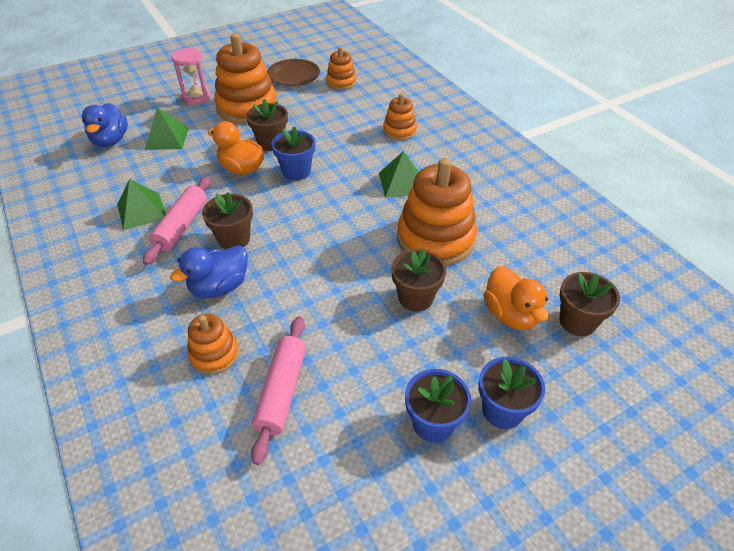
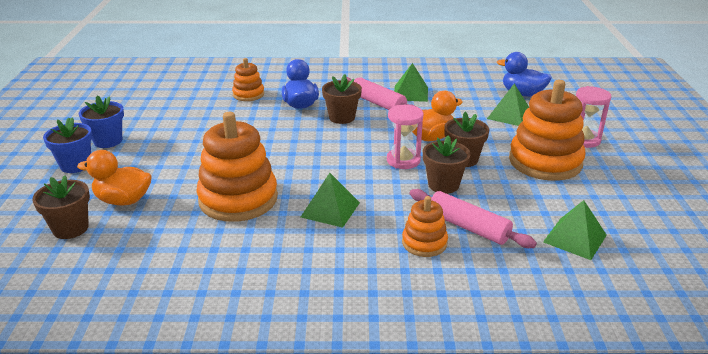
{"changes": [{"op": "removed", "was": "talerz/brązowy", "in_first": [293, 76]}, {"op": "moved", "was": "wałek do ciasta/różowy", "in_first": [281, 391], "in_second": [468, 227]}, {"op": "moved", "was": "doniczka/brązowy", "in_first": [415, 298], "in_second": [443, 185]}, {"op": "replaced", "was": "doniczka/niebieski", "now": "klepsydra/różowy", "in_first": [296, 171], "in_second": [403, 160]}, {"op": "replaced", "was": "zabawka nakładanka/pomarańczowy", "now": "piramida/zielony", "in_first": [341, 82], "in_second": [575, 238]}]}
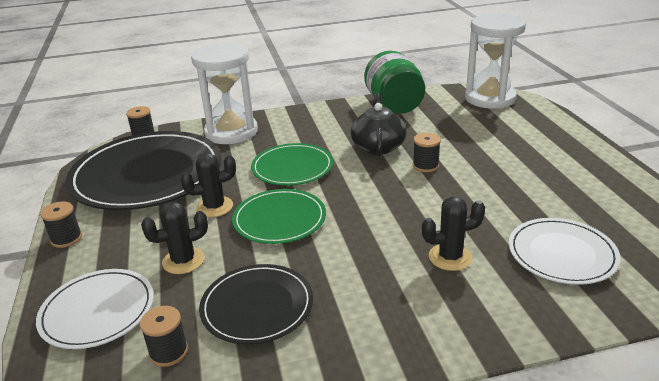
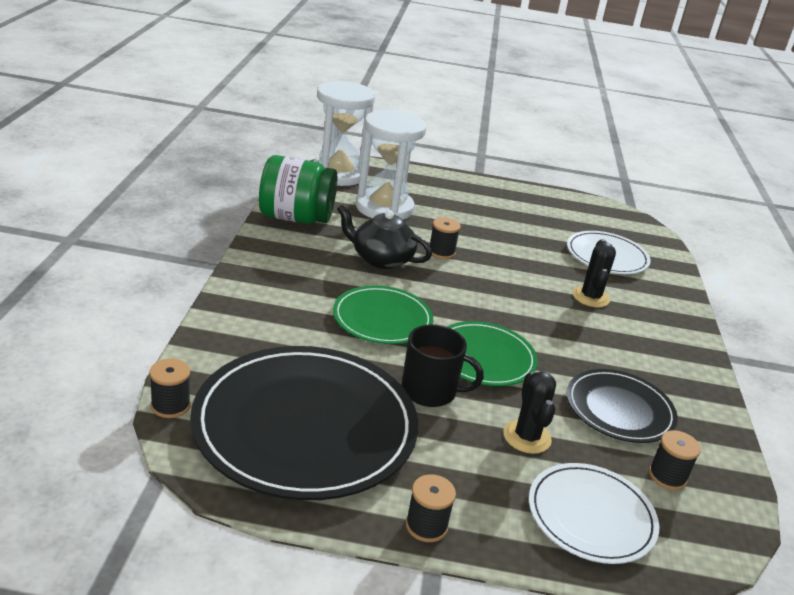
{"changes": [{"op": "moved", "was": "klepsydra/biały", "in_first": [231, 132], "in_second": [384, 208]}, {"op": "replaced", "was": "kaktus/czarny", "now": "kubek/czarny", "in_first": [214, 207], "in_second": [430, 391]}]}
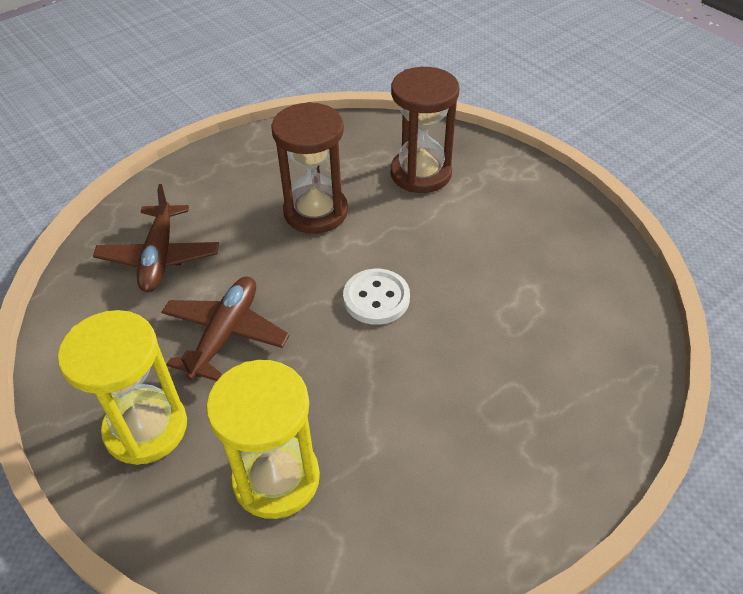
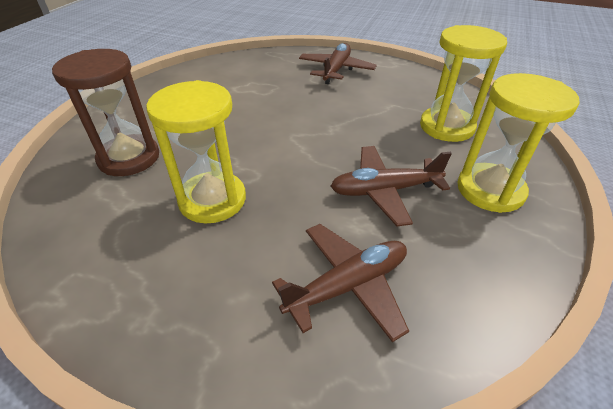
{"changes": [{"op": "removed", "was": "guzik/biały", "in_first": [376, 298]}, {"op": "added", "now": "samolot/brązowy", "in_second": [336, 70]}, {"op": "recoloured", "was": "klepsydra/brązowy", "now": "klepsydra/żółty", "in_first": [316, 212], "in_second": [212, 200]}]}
- - - - - - -
Lines with the word "biały" in them: report all of these from the listing above.

(Exercise solution):
{"changes": [{"op": "moved", "was": "klepsydra/biały", "in_first": [231, 132], "in_second": [384, 208]}, {"op": "replaced", "was": "kaktus/czarny", "now": "kubek/czarny", "in_first": [214, 207], "in_second": [430, 391]}]}
{"changes": [{"op": "removed", "was": "guzik/biały", "in_first": [376, 298]}, {"op": "added", "now": "samolot/brązowy", "in_second": [336, 70]}, {"op": "recoloured", "was": "klepsydra/brązowy", "now": "klepsydra/żółty", "in_first": [316, 212], "in_second": [212, 200]}]}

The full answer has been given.